[Start of Attachment]

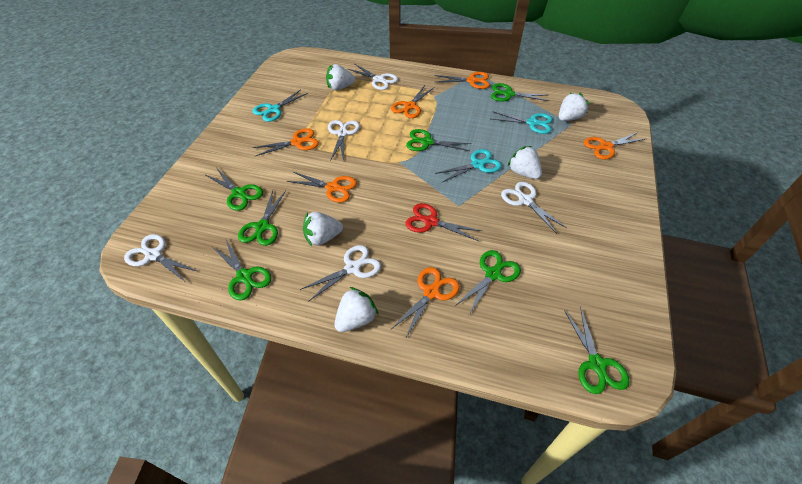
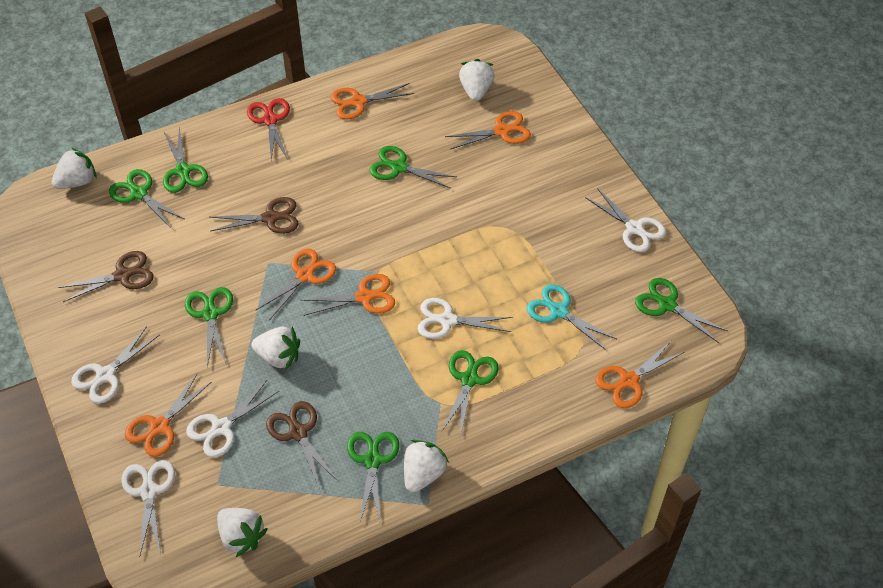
brown scissors: 0 -> 3
turquoise scissors: 3 -> 1

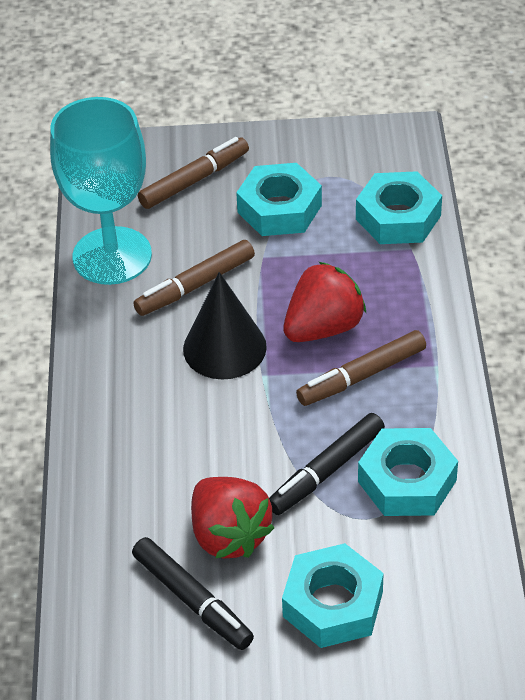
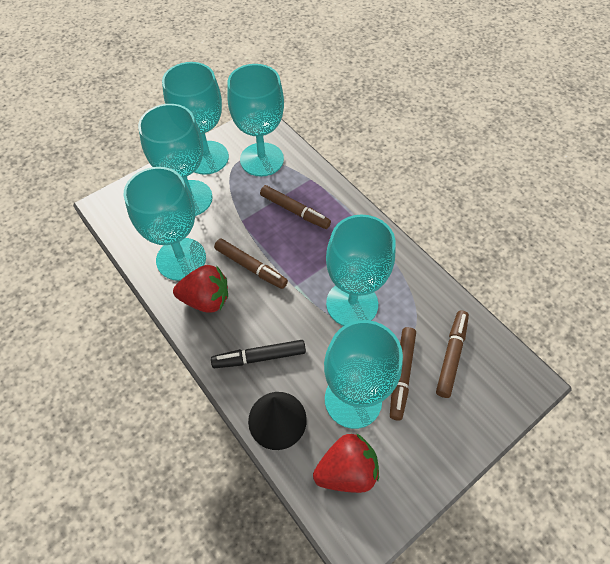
black marker: 2 -> 1
brown marker: 3 -> 4
turquoise goblet: 1 -> 6
turquoise nut: 4 -> 0

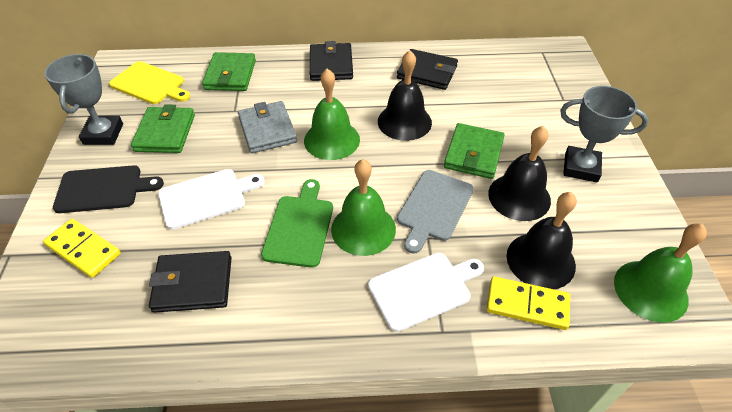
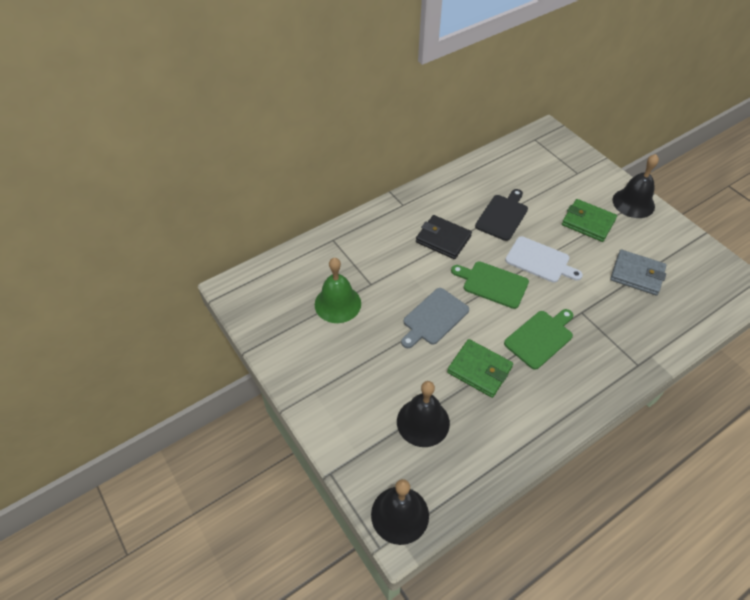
black wallet: 3 -> 1
green bell: 3 -> 1
green cutting board: 1 -> 2
green wallet: 3 -> 2
grey trophy: 2 -> 0
white cutting board: 2 -> 1
yellow cutting board: 1 -> 0
yellow domino: 2 -> 0

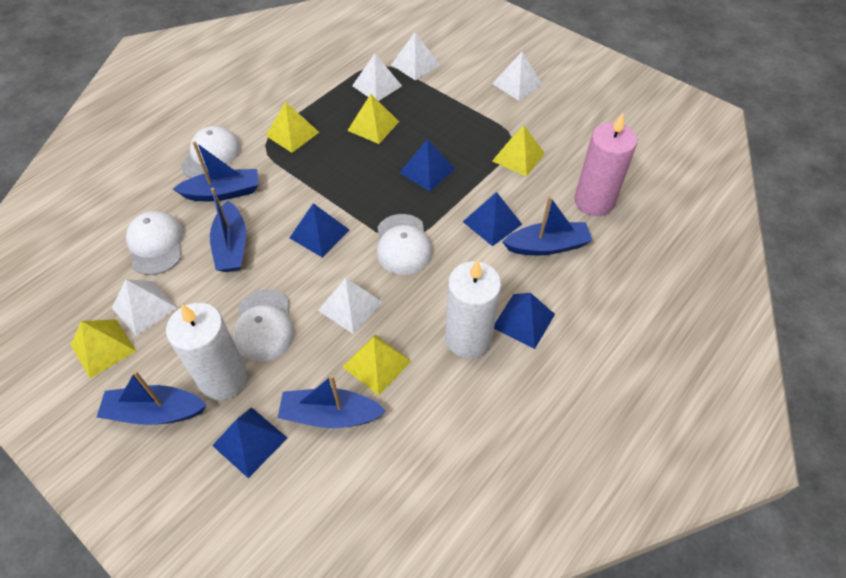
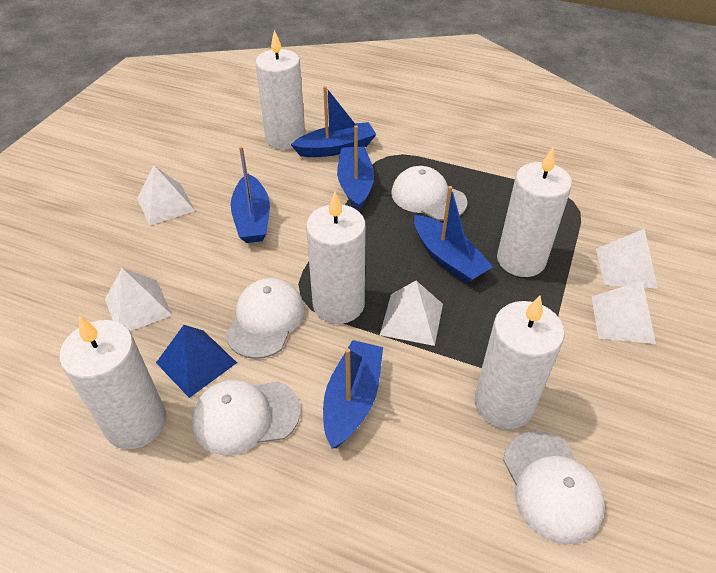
blue pyramid: 5 -> 1
pink candle: 1 -> 0
white candle: 2 -> 5
yellow pyramid: 5 -> 0

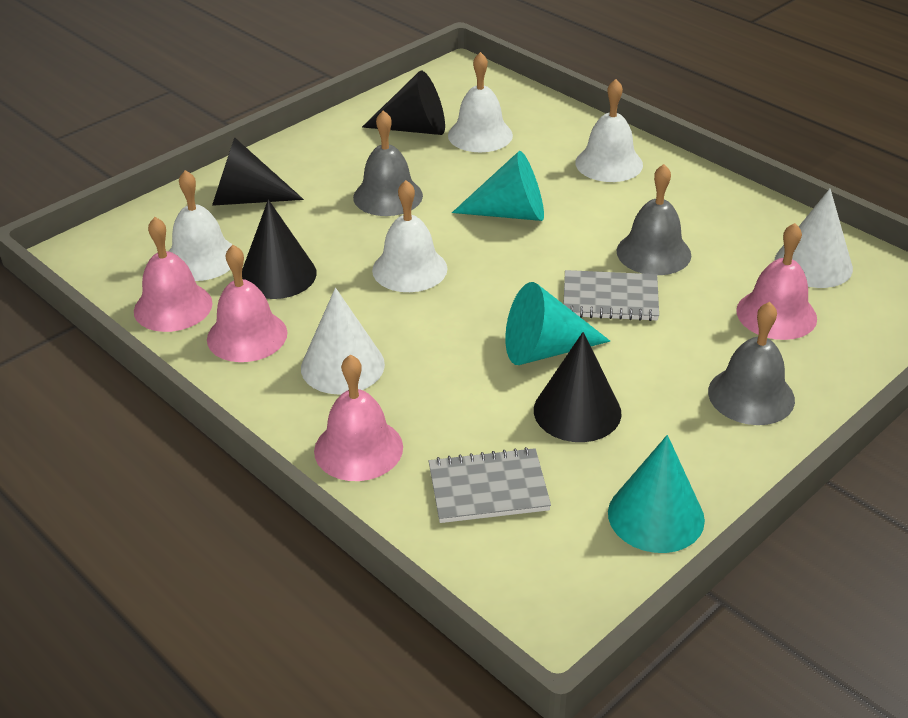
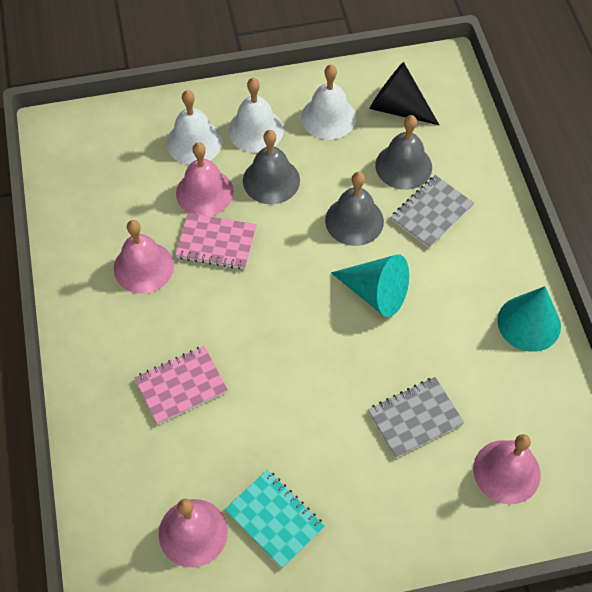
black cone: 4 -> 1
pink notebook: 0 -> 2
turquoise cone: 3 -> 2
turquoise notebook: 0 -> 1
white bell: 4 -> 3
white cone: 2 -> 0

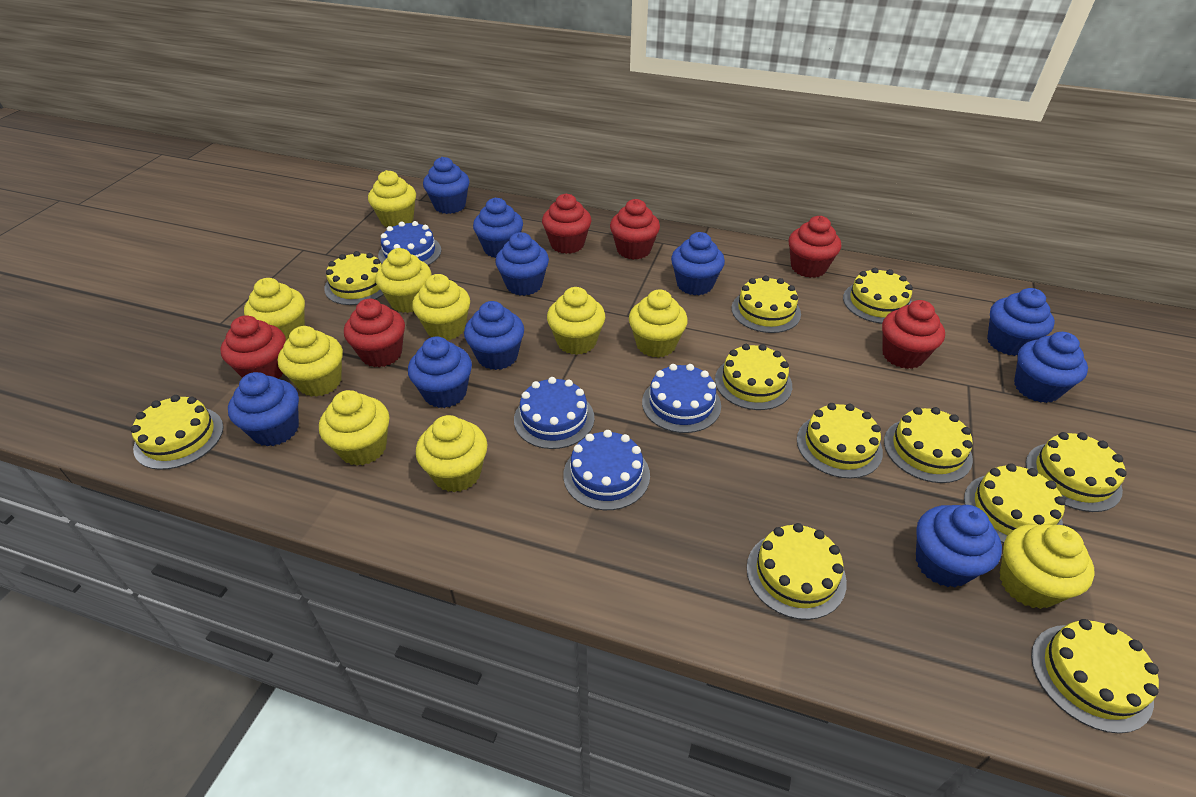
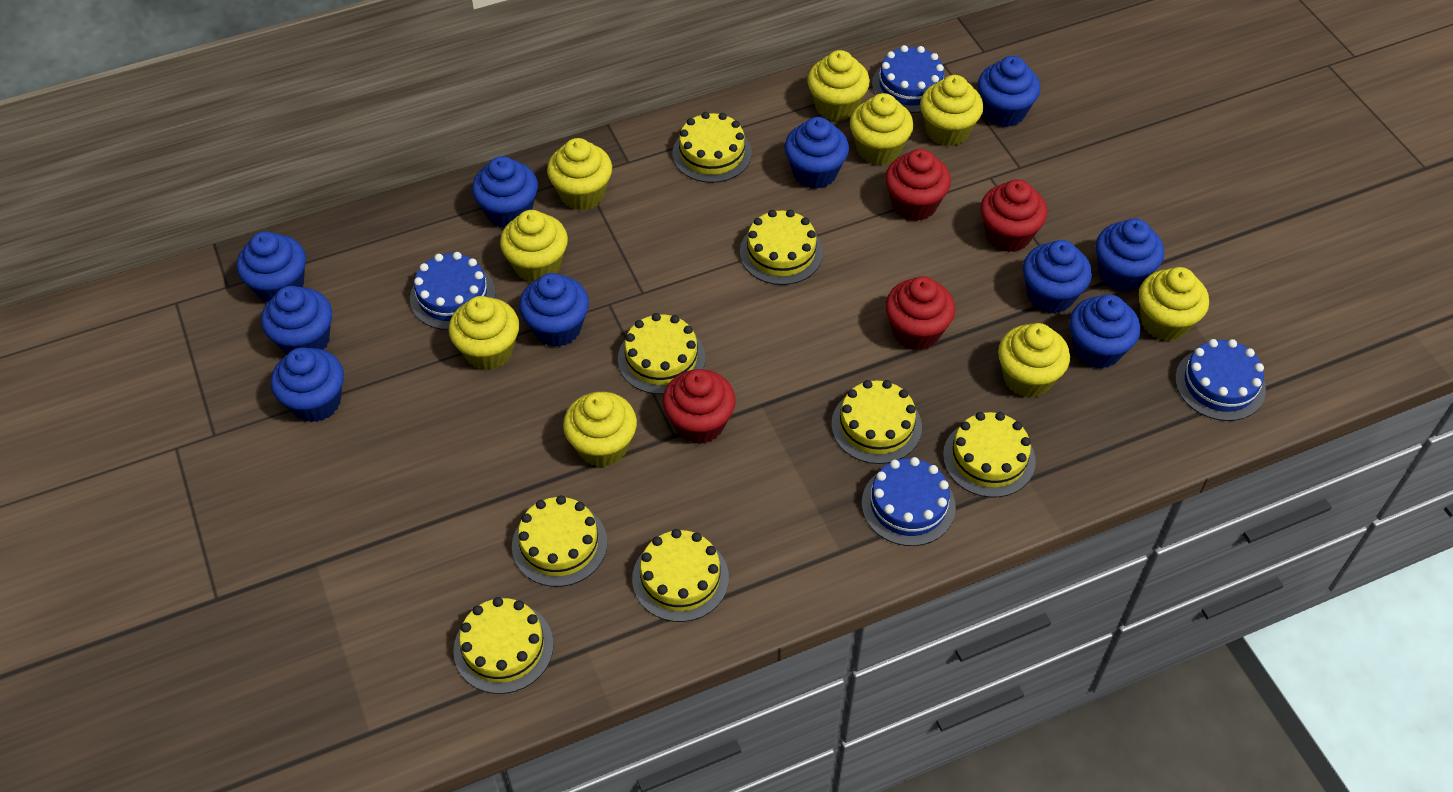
red cupcake: 6 -> 4
yellow cake: 11 -> 8
yellow cupcake: 10 -> 9

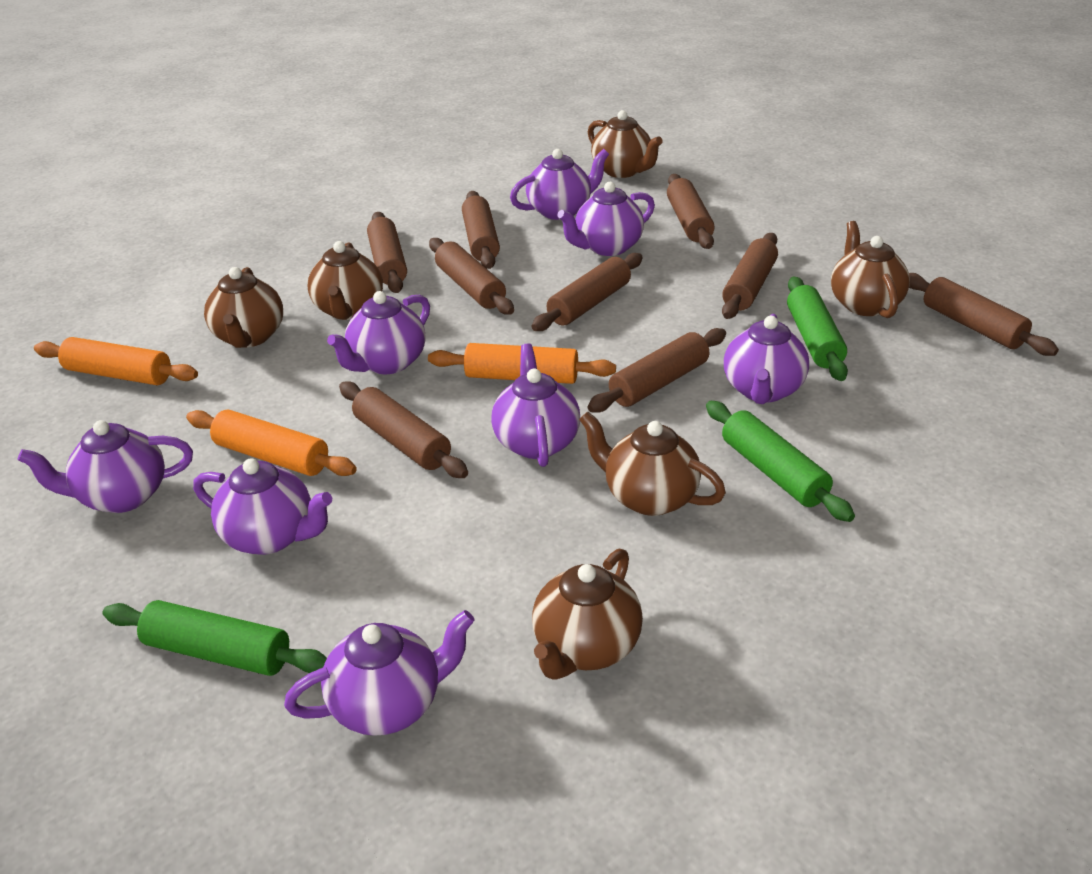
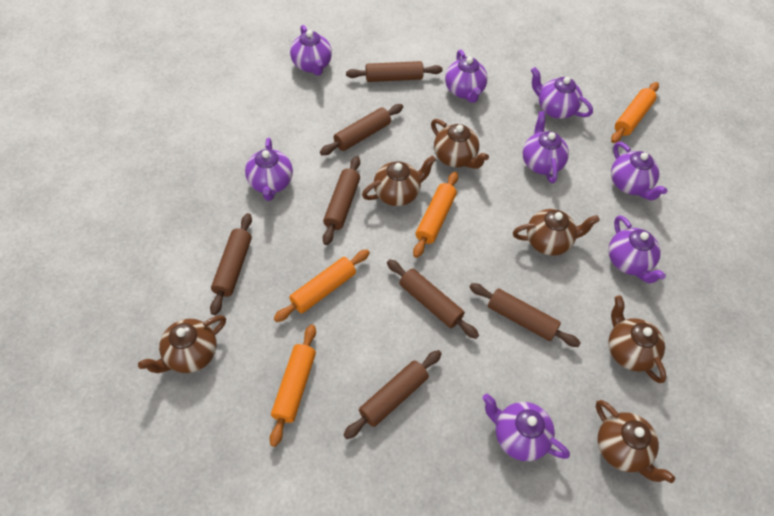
brown rolling pin: 9 -> 7
green rolling pin: 3 -> 0
orange rolling pin: 3 -> 4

[End of Attachment]

- [Task]
Wherever an image appears, omit it, and retype everything else in the entries exactly.

- [Exercise result]
brown scissors: 0 -> 3
turquoise scissors: 3 -> 1

black marker: 2 -> 1
brown marker: 3 -> 4
turquoise goblet: 1 -> 6
turquoise nut: 4 -> 0

black wallet: 3 -> 1
green bell: 3 -> 1
green cutting board: 1 -> 2
green wallet: 3 -> 2
grey trophy: 2 -> 0
white cutting board: 2 -> 1
yellow cutting board: 1 -> 0
yellow domino: 2 -> 0

blue pyramid: 5 -> 1
pink candle: 1 -> 0
white candle: 2 -> 5
yellow pyramid: 5 -> 0

black cone: 4 -> 1
pink notebook: 0 -> 2
turquoise cone: 3 -> 2
turquoise notebook: 0 -> 1
white bell: 4 -> 3
white cone: 2 -> 0

red cupcake: 6 -> 4
yellow cake: 11 -> 8
yellow cupcake: 10 -> 9

brown rolling pin: 9 -> 7
green rolling pin: 3 -> 0
orange rolling pin: 3 -> 4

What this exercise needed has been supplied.